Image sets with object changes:
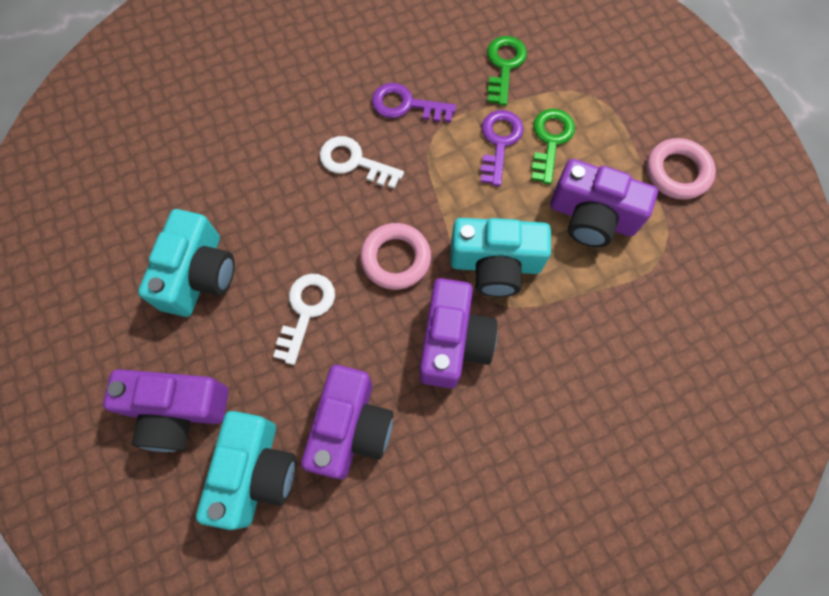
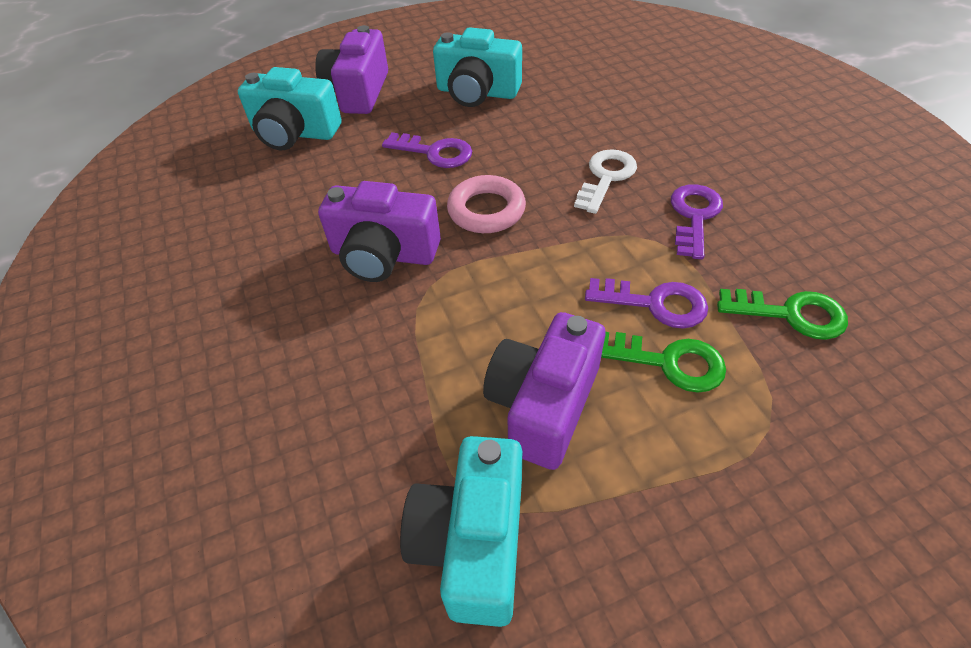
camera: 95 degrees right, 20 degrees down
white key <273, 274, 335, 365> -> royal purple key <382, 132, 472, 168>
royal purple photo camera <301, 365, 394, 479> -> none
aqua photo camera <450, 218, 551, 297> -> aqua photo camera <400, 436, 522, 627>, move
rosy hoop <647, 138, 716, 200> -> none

**Brief:** Your task is to copy each line of the entries that includes the word "camera".

**Response below:**
camera: 95 degrees right, 20 degrees down
royal purple photo camera <301, 365, 394, 479> -> none
aqua photo camera <450, 218, 551, 297> -> aqua photo camera <400, 436, 522, 627>, move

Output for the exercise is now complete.